• Try it: Images are to be excluded, and the rest of the data repeated exactly.

(Object change listings)
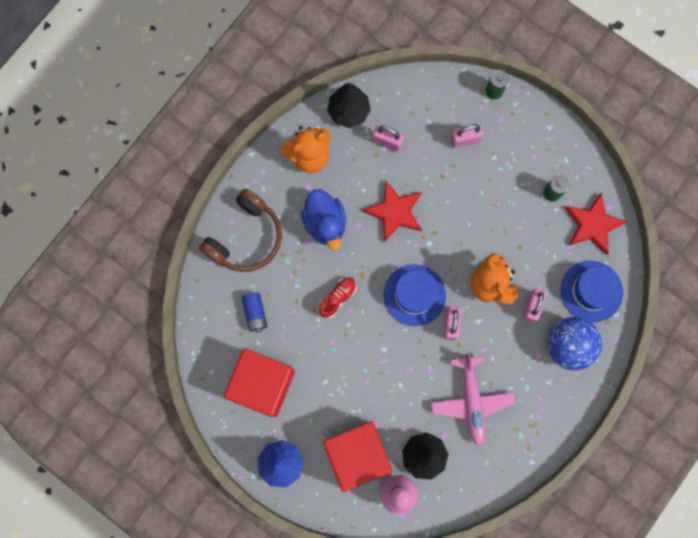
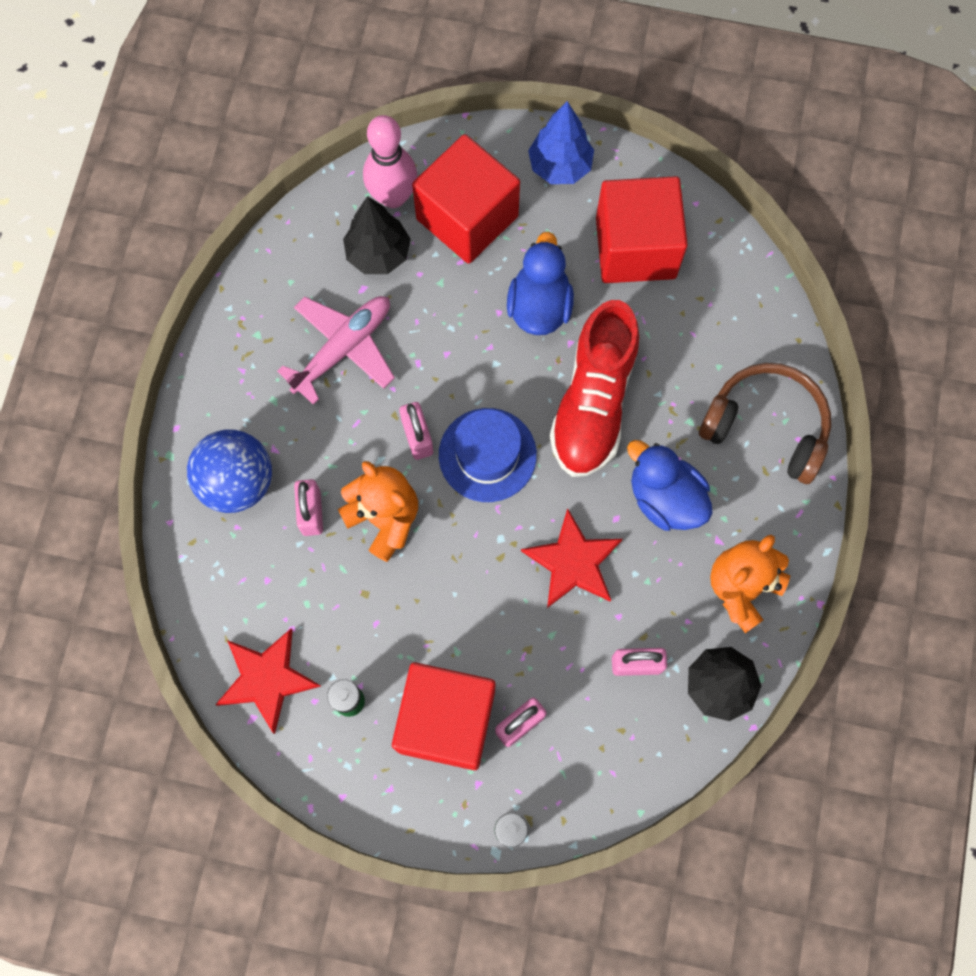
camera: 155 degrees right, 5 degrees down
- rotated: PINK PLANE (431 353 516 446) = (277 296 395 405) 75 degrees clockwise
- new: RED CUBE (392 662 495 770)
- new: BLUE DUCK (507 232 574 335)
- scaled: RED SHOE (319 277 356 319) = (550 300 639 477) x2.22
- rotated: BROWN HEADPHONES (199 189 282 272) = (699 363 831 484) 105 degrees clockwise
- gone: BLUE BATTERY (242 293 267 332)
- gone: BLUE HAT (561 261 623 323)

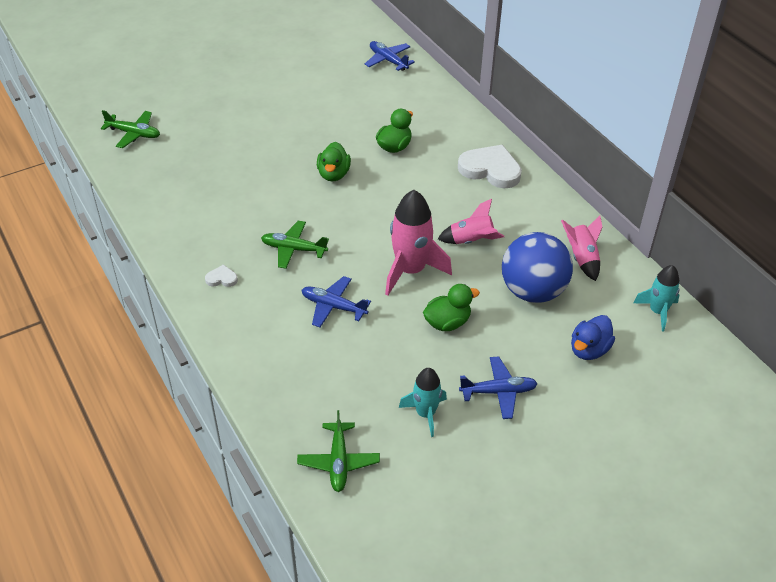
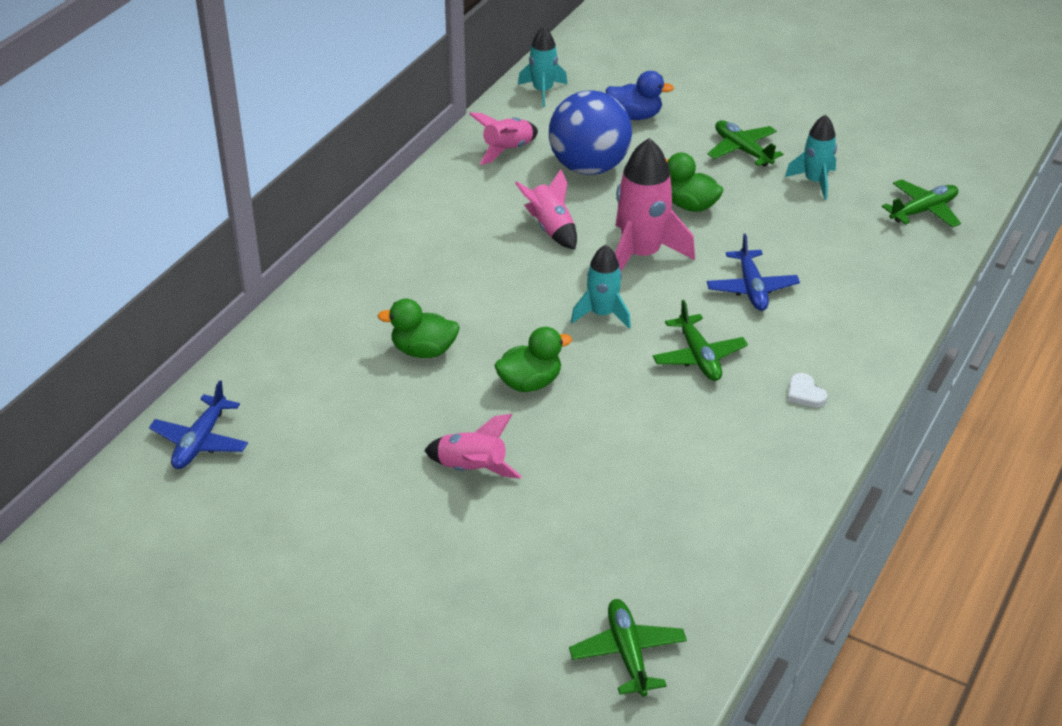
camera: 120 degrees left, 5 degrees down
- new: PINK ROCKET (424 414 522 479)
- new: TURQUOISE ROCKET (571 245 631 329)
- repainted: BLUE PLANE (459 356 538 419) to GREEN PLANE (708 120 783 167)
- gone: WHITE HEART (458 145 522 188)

• Your response:
camera: 155 degrees right, 5 degrees down
- rotated: PINK PLANE (431 353 516 446) = (277 296 395 405) 75 degrees clockwise
- new: RED CUBE (392 662 495 770)
- new: BLUE DUCK (507 232 574 335)
- scaled: RED SHOE (319 277 356 319) = (550 300 639 477) x2.22
- rotated: BROWN HEADPHONES (199 189 282 272) = (699 363 831 484) 105 degrees clockwise
- gone: BLUE BATTERY (242 293 267 332)
- gone: BLUE HAT (561 261 623 323)

camera: 120 degrees left, 5 degrees down
- new: PINK ROCKET (424 414 522 479)
- new: TURQUOISE ROCKET (571 245 631 329)
- repainted: BLUE PLANE (459 356 538 419) to GREEN PLANE (708 120 783 167)
- gone: WHITE HEART (458 145 522 188)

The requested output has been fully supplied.